• [Task to complete] When a line of the records contains "braun", copy it.

[Data shown — start]

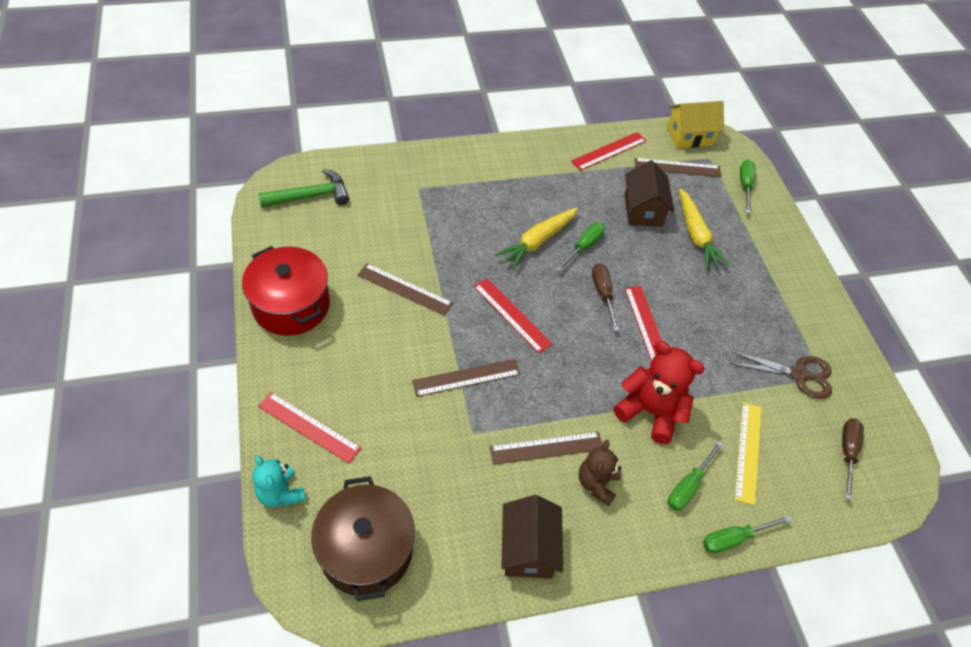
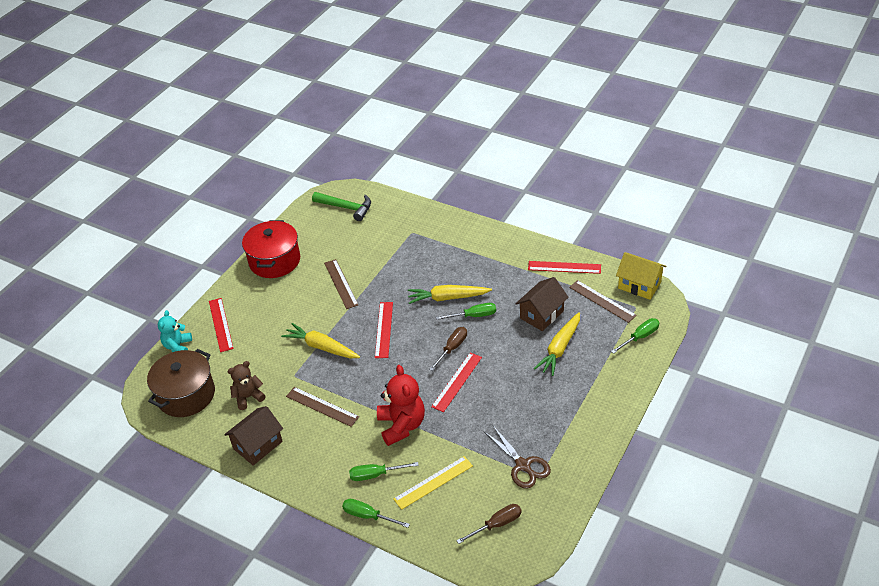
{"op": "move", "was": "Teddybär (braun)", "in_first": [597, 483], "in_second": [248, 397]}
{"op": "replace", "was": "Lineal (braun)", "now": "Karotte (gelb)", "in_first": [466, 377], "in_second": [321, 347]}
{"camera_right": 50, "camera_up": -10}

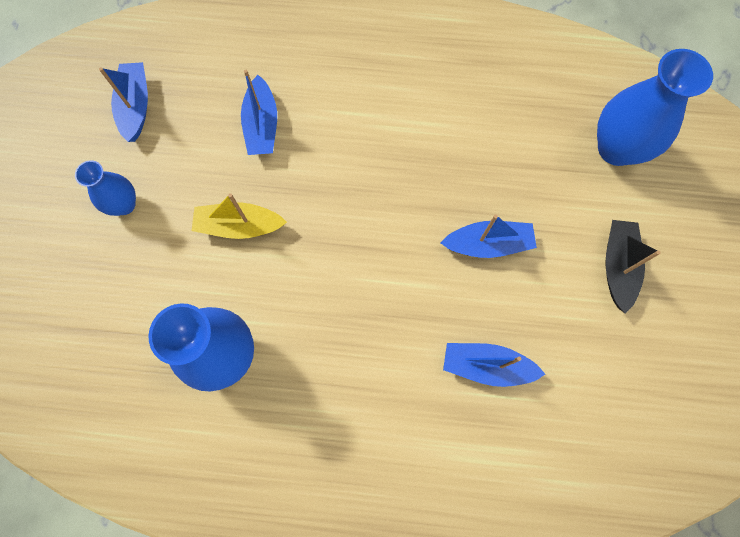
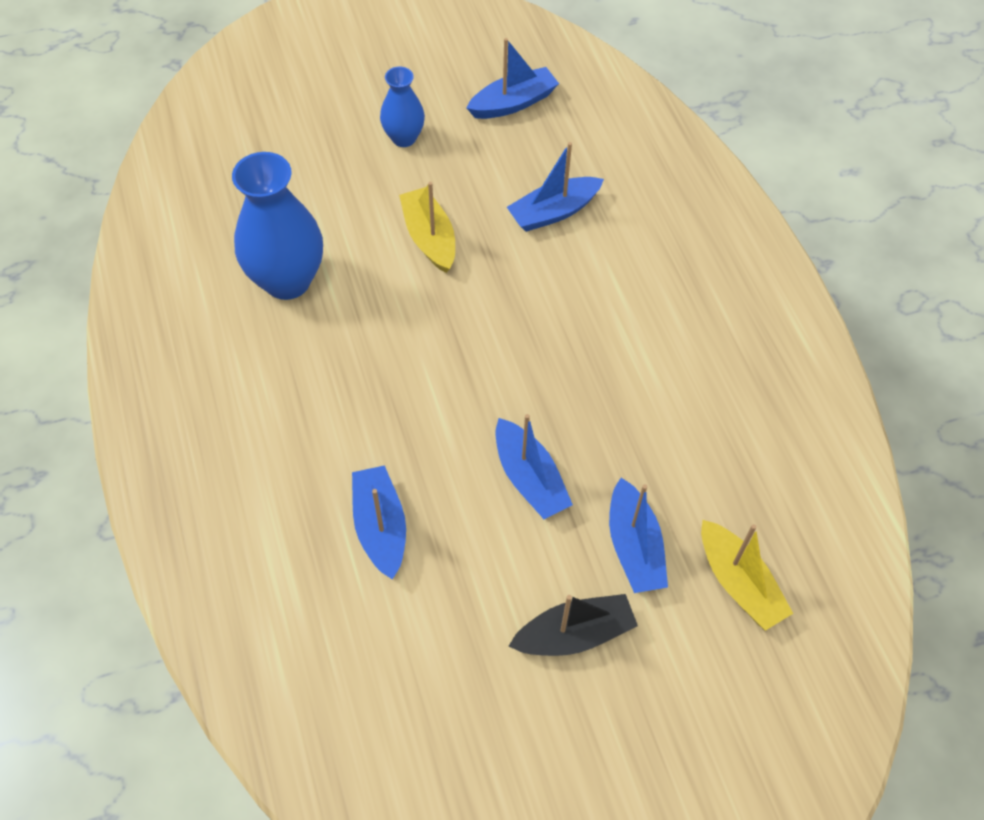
{"op": "insert", "now": "Boot (blau)", "in_second": [634, 546]}
{"op": "replace", "was": "Vase (blau)", "now": "Boot (gelb)", "in_first": [616, 148], "in_second": [739, 583]}
{"camera_right": 65, "camera_up": -15}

[Data shown — finish]

• [Response]
{"op": "move", "was": "Teddybär (braun)", "in_first": [597, 483], "in_second": [248, 397]}
{"op": "replace", "was": "Lineal (braun)", "now": "Karotte (gelb)", "in_first": [466, 377], "in_second": [321, 347]}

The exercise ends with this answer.